Data for this task ▸
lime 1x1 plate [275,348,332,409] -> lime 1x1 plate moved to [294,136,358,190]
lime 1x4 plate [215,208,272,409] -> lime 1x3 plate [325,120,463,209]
* * *
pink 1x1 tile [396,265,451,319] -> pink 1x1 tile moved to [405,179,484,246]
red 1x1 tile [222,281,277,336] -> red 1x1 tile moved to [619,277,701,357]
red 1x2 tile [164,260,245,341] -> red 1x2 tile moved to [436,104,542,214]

Directive ▸ Your answer should be a single number, the count of lines in the listing that contain "tile".

Written solution ▸ 3